(Exercise): Report every line of the records below that includes the string "right".

Spatial object tracking data
=== Begin Enclosure ===
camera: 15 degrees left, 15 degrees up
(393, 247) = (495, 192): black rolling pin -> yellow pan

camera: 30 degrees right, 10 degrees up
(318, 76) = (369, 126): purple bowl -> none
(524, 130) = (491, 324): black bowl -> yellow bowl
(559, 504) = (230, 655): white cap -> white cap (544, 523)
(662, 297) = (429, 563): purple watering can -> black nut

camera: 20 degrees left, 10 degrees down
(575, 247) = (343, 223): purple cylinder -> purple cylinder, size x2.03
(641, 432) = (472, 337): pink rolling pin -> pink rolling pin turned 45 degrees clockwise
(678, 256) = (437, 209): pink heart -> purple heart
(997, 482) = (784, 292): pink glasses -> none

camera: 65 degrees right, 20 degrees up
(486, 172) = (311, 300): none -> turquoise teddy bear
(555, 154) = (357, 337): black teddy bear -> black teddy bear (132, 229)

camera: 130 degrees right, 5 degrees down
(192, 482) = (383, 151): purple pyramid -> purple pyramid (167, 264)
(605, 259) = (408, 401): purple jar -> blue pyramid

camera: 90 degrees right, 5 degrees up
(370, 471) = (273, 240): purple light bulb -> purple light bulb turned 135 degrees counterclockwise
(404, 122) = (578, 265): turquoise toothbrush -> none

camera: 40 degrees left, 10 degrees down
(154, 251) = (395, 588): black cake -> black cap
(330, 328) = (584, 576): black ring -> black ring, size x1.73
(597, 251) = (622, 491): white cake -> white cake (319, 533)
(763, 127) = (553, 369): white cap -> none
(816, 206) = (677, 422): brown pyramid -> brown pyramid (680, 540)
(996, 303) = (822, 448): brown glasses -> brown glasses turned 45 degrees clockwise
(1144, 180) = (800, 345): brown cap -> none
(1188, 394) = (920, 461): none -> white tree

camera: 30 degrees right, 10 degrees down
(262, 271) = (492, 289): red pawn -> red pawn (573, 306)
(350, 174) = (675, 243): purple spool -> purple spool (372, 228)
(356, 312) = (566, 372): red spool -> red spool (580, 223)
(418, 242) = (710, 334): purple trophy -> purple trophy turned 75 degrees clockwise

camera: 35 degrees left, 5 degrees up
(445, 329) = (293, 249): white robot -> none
=== End Enclosure ===
(Answer space):
camera: 30 degrees right, 10 degrees up
camera: 65 degrees right, 20 degrees up
camera: 130 degrees right, 5 degrees down
camera: 90 degrees right, 5 degrees up
camera: 30 degrees right, 10 degrees down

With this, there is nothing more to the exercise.